***** Dataset *****

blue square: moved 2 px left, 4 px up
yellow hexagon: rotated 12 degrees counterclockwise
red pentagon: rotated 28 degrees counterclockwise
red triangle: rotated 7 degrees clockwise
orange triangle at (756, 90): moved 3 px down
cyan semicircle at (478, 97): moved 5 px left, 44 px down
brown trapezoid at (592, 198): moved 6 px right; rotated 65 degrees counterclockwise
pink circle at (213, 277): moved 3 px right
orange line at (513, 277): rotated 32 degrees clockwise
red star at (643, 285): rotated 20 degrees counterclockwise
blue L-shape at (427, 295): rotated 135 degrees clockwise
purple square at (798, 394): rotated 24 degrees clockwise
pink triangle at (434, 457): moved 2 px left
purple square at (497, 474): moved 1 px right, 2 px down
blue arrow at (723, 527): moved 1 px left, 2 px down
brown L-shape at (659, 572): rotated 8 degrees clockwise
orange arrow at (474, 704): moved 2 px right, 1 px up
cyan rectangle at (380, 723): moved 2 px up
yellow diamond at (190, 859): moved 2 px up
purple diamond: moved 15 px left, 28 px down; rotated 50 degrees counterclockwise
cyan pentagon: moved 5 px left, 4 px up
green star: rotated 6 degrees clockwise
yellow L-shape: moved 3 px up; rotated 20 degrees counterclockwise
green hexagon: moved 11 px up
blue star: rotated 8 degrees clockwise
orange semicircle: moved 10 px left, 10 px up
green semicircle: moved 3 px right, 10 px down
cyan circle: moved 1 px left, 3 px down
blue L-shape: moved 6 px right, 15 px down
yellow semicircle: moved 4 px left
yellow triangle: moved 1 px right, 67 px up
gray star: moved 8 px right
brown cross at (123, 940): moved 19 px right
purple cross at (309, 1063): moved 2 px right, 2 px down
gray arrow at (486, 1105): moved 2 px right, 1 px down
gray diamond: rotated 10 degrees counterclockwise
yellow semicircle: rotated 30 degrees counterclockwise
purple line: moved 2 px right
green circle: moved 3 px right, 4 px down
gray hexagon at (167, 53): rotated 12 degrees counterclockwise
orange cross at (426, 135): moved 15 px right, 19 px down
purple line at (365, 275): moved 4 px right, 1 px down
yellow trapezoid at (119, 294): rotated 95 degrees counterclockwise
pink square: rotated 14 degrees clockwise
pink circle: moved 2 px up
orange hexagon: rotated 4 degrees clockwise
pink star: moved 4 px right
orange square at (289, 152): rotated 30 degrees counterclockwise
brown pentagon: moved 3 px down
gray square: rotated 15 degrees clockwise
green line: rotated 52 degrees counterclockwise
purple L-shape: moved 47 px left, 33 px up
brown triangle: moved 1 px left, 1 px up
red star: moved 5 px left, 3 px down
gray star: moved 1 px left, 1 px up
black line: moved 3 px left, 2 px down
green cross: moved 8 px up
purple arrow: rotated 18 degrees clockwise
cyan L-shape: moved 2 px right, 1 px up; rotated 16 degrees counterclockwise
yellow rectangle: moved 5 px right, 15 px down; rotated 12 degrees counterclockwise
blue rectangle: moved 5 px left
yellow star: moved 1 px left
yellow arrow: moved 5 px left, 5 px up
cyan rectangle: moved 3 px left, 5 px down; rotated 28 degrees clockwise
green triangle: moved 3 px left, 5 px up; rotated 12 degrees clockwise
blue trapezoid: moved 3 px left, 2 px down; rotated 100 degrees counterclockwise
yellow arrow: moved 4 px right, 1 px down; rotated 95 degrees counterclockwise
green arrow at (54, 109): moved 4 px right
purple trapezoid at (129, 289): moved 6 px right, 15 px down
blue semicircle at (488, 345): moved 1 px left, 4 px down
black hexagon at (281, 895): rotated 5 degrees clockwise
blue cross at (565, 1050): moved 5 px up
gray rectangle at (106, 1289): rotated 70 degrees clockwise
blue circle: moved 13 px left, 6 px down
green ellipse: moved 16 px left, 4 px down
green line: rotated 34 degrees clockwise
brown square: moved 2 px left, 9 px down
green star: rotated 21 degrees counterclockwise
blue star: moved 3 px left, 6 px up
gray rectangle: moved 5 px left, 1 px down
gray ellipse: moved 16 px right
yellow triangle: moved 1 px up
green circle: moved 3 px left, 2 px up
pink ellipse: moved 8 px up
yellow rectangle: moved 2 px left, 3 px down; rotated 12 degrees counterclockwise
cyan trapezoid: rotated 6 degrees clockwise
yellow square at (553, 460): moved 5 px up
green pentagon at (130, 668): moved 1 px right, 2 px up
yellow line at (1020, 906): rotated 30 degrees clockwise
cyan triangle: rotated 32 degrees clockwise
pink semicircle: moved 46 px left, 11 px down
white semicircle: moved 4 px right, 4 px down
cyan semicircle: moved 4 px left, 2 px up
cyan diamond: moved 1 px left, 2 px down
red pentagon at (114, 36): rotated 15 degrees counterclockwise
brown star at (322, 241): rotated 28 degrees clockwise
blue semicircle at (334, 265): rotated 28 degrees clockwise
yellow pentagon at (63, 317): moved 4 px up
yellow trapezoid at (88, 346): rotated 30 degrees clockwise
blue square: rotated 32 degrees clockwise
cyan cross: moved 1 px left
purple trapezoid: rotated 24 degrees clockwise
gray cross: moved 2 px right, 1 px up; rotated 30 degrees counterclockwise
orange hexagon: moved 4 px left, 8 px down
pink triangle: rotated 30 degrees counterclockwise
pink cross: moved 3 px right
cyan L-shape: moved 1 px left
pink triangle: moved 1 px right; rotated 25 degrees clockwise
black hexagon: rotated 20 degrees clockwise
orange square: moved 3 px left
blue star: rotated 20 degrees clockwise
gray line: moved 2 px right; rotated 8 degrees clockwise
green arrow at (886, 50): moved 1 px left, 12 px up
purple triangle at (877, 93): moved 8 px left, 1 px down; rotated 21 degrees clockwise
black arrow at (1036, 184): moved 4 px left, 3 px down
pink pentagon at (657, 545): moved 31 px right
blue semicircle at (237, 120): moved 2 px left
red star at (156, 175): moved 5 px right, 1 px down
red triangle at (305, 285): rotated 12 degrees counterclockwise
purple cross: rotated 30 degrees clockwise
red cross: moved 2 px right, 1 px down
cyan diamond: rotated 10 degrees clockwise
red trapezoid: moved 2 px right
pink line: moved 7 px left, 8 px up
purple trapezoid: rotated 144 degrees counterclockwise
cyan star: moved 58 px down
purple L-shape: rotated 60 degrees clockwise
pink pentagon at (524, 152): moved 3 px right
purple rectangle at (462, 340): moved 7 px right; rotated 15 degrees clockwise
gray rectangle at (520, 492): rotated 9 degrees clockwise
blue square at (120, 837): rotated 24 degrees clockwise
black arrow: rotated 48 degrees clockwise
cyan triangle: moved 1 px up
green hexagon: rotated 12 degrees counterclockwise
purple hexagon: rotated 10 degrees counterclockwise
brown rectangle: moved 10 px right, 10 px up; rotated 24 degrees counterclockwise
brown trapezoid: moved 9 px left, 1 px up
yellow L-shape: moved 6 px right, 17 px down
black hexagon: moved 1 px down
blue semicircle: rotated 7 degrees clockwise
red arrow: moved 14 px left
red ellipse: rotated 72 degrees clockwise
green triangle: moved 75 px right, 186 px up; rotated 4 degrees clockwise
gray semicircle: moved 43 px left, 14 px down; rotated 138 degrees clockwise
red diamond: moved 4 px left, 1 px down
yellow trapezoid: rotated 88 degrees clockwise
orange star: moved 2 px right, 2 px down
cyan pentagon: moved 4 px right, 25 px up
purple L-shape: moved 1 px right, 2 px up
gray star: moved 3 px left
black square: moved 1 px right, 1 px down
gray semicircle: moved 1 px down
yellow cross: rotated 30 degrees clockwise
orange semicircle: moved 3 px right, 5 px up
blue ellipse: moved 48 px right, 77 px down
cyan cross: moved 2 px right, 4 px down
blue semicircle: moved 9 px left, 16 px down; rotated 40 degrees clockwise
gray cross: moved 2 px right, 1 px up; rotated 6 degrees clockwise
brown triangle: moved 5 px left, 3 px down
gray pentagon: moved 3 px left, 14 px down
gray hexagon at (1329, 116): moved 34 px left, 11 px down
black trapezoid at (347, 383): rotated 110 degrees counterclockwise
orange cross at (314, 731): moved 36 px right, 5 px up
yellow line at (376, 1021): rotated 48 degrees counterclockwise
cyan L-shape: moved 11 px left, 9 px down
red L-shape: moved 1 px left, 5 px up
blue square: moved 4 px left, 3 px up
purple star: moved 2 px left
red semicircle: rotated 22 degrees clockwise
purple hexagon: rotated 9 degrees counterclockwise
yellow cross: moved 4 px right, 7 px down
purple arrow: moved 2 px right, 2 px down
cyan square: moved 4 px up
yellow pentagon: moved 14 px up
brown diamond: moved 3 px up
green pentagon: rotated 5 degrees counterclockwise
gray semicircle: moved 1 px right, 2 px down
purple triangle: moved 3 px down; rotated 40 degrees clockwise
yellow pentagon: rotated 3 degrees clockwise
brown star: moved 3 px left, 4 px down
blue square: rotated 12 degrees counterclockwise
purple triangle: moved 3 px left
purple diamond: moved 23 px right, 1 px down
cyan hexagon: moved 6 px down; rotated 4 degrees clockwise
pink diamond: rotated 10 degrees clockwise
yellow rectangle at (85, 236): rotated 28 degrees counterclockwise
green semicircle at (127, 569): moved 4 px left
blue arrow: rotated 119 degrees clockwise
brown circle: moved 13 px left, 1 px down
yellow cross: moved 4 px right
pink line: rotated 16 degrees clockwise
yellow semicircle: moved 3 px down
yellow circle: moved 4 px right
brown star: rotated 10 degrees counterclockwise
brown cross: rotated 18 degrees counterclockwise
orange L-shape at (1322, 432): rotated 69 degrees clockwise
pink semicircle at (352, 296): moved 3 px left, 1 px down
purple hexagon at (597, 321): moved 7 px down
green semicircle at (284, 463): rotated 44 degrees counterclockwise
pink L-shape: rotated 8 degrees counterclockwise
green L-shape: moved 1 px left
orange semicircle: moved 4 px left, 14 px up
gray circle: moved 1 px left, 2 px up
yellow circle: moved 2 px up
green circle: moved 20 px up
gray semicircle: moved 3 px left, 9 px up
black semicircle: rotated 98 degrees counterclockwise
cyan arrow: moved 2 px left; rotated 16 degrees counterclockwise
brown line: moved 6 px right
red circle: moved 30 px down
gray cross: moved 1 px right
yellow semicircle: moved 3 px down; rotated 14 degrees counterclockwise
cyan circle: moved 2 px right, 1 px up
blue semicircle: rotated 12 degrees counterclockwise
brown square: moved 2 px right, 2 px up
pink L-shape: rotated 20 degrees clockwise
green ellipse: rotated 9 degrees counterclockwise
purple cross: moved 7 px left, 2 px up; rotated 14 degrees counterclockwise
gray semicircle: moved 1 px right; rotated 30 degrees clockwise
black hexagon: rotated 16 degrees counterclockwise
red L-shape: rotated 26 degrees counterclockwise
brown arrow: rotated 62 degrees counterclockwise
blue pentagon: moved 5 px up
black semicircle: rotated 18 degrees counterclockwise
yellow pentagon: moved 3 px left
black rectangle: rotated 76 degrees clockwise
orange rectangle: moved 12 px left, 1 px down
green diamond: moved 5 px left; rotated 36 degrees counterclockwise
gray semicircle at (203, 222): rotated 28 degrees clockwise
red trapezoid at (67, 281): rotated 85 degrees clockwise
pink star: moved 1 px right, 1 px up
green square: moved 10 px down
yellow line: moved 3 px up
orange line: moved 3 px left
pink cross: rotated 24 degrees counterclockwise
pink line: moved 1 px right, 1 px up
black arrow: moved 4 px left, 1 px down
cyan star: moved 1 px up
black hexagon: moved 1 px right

*****

_Task directions_. Nothing but the lines from the first line of the data through the line with "cyan semicircle at" should be returned, exactly as they appear, both ends included.

_Solution to this problem_.
blue square: moved 2 px left, 4 px up
yellow hexagon: rotated 12 degrees counterclockwise
red pentagon: rotated 28 degrees counterclockwise
red triangle: rotated 7 degrees clockwise
orange triangle at (756, 90): moved 3 px down
cyan semicircle at (478, 97): moved 5 px left, 44 px down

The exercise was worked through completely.